> [INFORMATION SHOWN]:
★ ★ ★ ★

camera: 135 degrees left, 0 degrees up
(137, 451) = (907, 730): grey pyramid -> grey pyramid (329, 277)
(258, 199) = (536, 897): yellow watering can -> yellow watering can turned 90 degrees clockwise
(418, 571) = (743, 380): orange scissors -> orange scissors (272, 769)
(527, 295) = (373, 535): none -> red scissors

★ ★ ★ ★

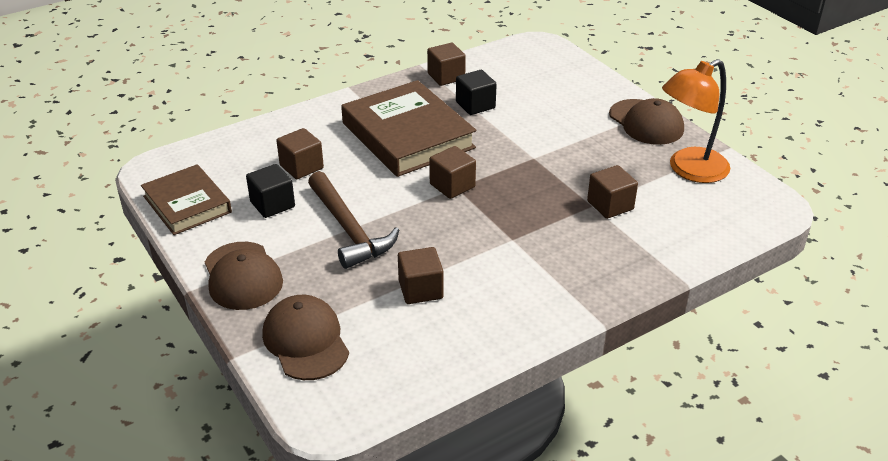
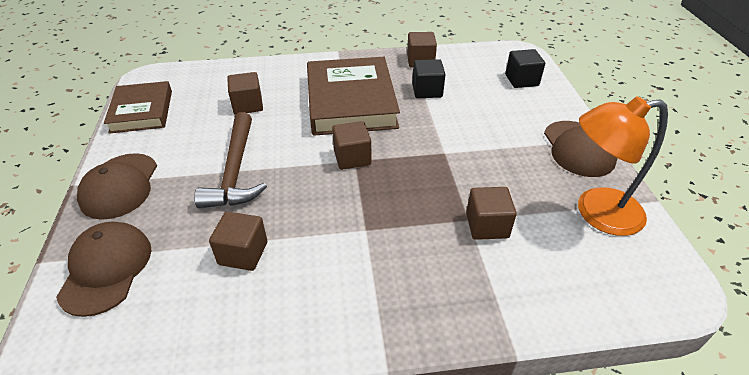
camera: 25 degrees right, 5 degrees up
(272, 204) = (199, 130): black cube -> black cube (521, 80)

★ ★ ★ ★

> [YOUR OBJECTIVE]:
Your answer must be a copy of every line in the data above that holds the string "camera".

> [RESULT FOR THIS TASK]:
camera: 135 degrees left, 0 degrees up
camera: 25 degrees right, 5 degrees up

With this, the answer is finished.